### YOUR GOAL
Set down exactly, from the records below, the line with "R3: 2k (IC1/out, SIG) -> 47k (IC1/out, SIG)" through the line with "R12: none -> 33k (GND, VMID)", and nothing else.

### DATA
◇ ◇ ◇ ◇ ◇ ◇ ◇
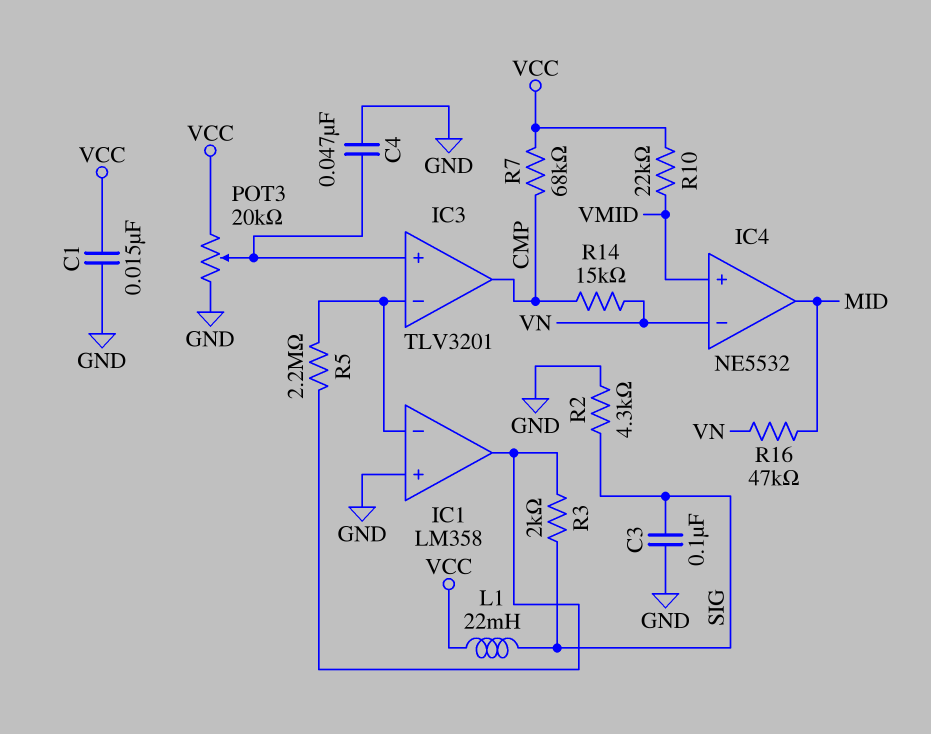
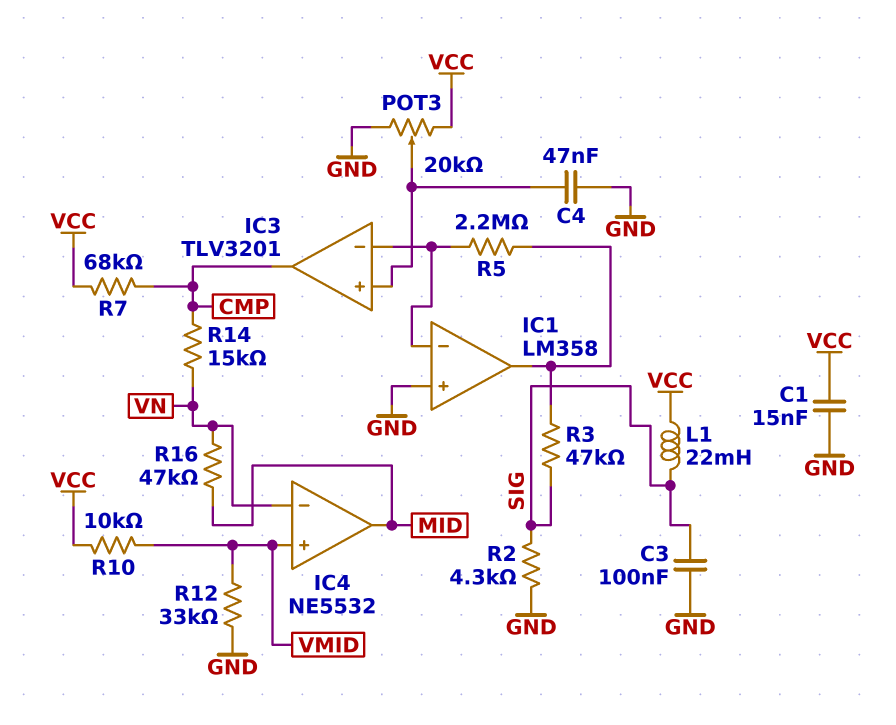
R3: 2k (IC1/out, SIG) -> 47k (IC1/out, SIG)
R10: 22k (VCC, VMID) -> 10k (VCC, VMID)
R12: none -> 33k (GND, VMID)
◇ ◇ ◇ ◇ ◇ ◇ ◇
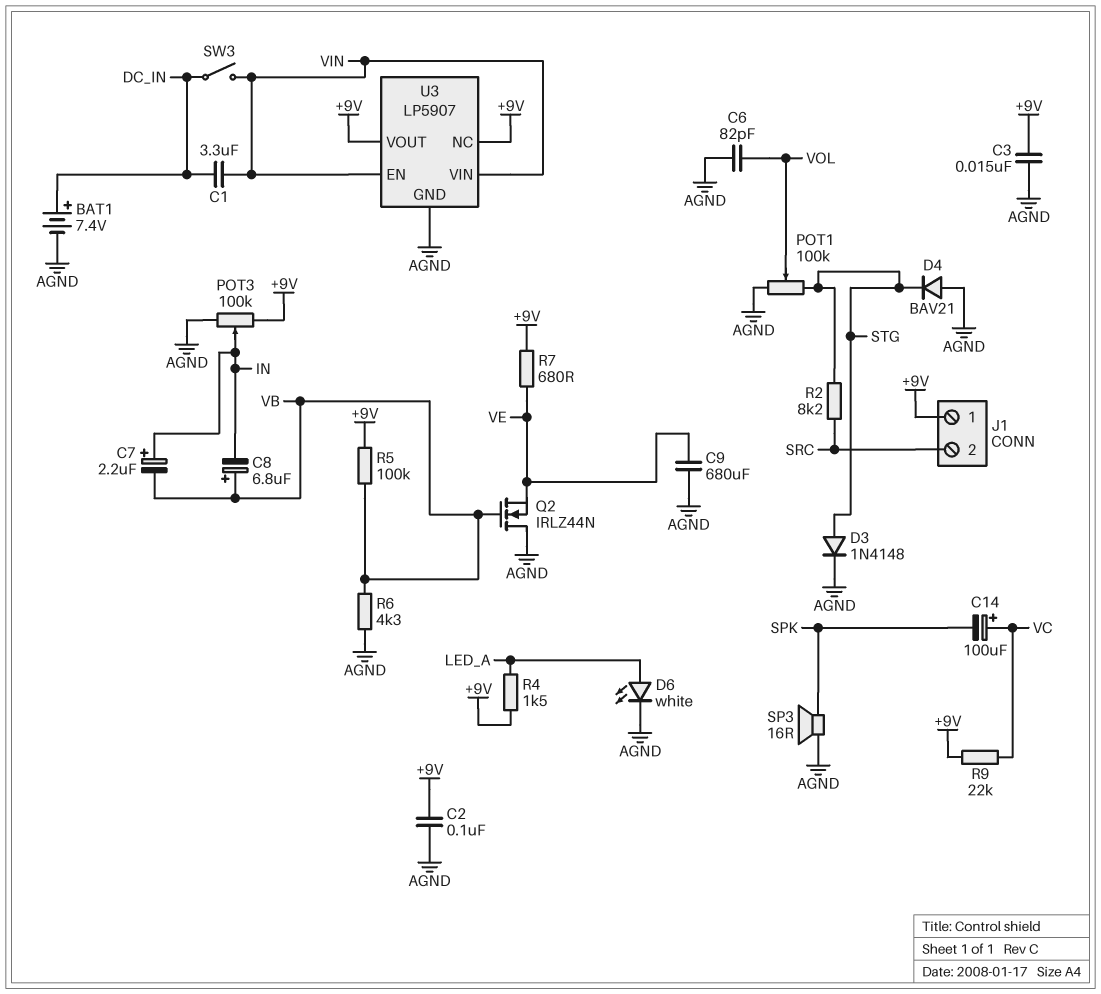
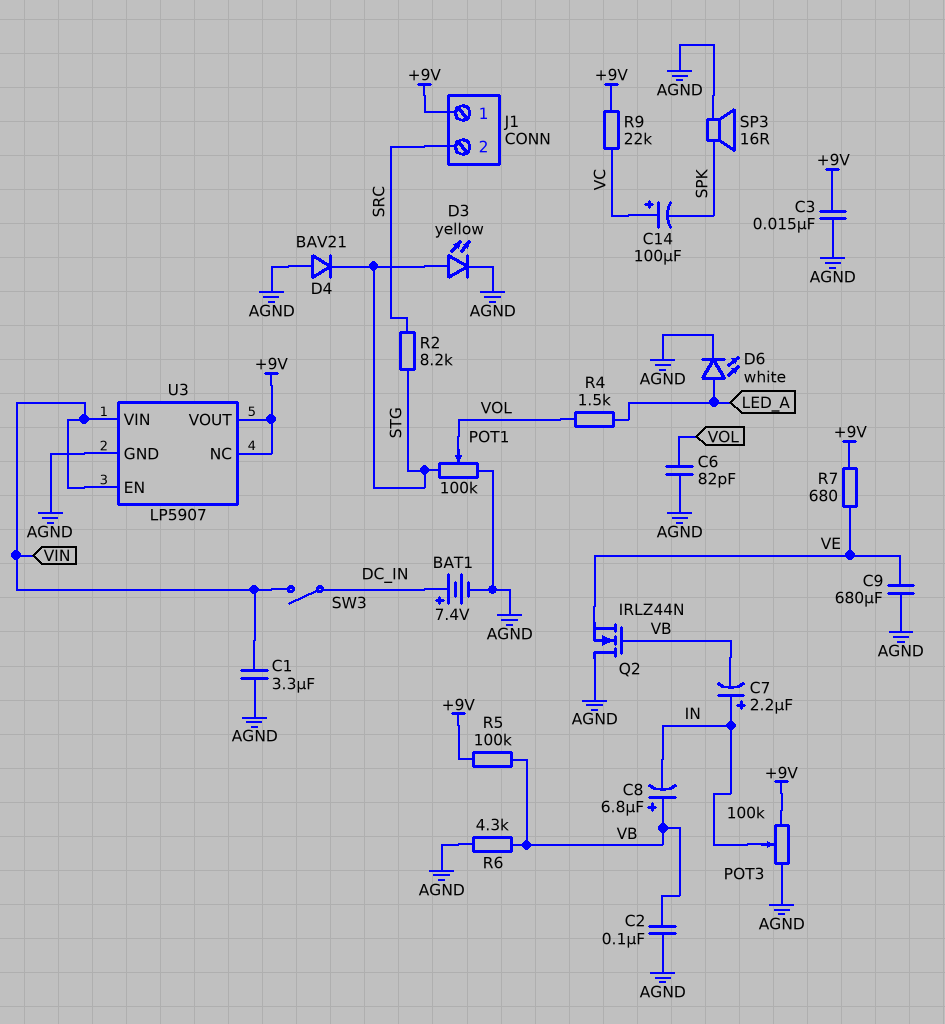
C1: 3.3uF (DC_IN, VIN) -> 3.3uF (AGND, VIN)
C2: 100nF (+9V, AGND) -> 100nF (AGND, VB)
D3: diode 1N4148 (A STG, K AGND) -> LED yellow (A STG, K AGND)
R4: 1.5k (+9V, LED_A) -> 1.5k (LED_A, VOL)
◇ ◇ ◇ ◇ ◇ ◇ ◇
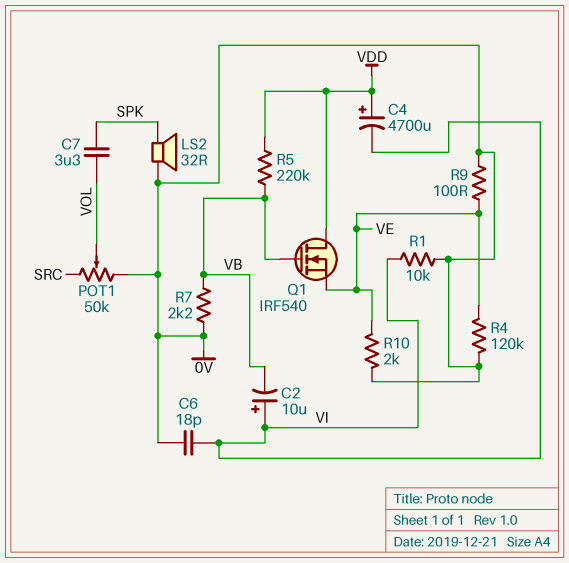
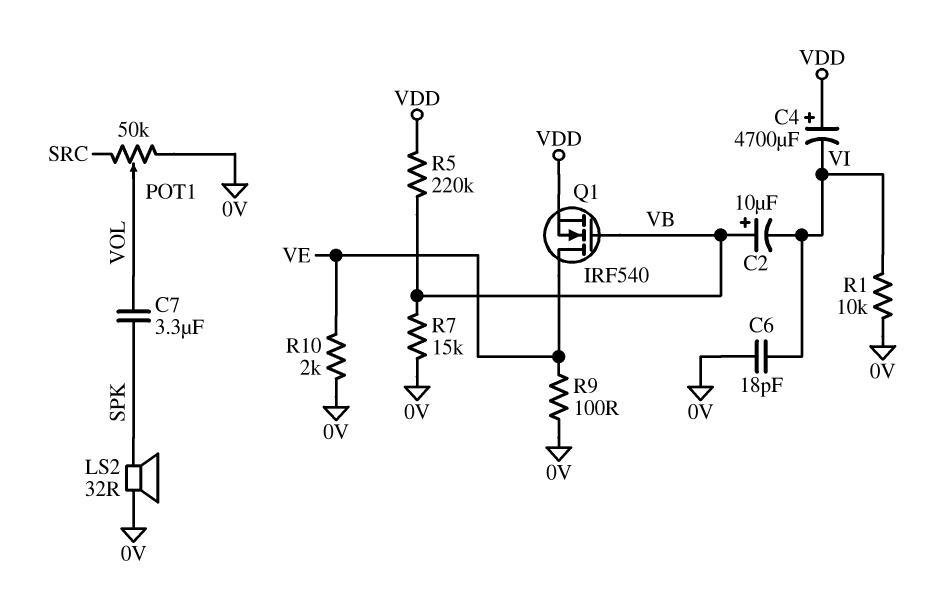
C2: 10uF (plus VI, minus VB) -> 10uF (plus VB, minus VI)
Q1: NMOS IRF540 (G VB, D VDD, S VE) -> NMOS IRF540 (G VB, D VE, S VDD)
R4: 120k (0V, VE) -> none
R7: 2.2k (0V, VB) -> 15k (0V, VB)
◇ ◇ ◇ ◇ ◇ ◇ ◇
### TASK SOLUTION
R3: 2k (IC1/out, SIG) -> 47k (IC1/out, SIG)
R10: 22k (VCC, VMID) -> 10k (VCC, VMID)
R12: none -> 33k (GND, VMID)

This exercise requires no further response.